=== Section Start ===

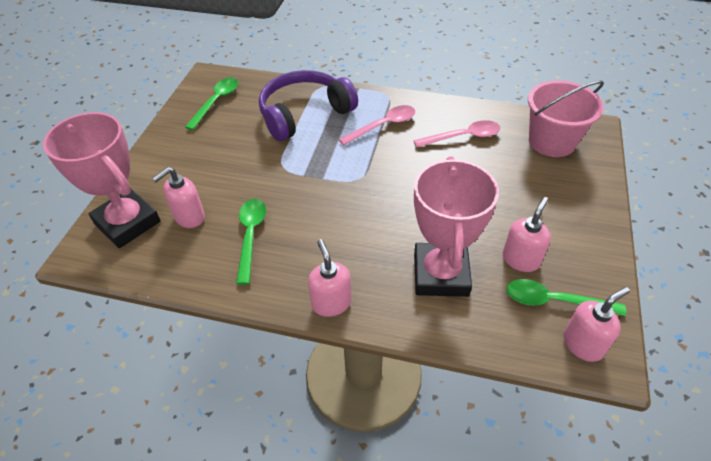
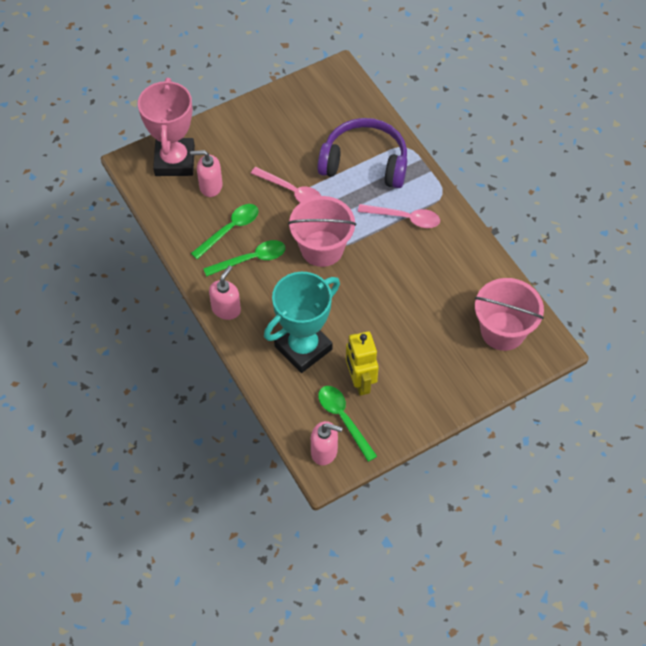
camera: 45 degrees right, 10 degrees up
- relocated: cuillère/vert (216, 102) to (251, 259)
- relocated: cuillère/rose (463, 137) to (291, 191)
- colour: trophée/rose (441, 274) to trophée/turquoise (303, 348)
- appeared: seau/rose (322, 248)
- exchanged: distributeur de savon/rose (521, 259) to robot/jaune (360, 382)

=== Section End ===

### [Exercise objective]
Repeat every record exactly, but not the pictures.

### [Exercise response]
camera: 45 degrees right, 10 degrees up
- relocated: cuillère/vert (216, 102) to (251, 259)
- relocated: cuillère/rose (463, 137) to (291, 191)
- colour: trophée/rose (441, 274) to trophée/turquoise (303, 348)
- appeared: seau/rose (322, 248)
- exchanged: distributeur de savon/rose (521, 259) to robot/jaune (360, 382)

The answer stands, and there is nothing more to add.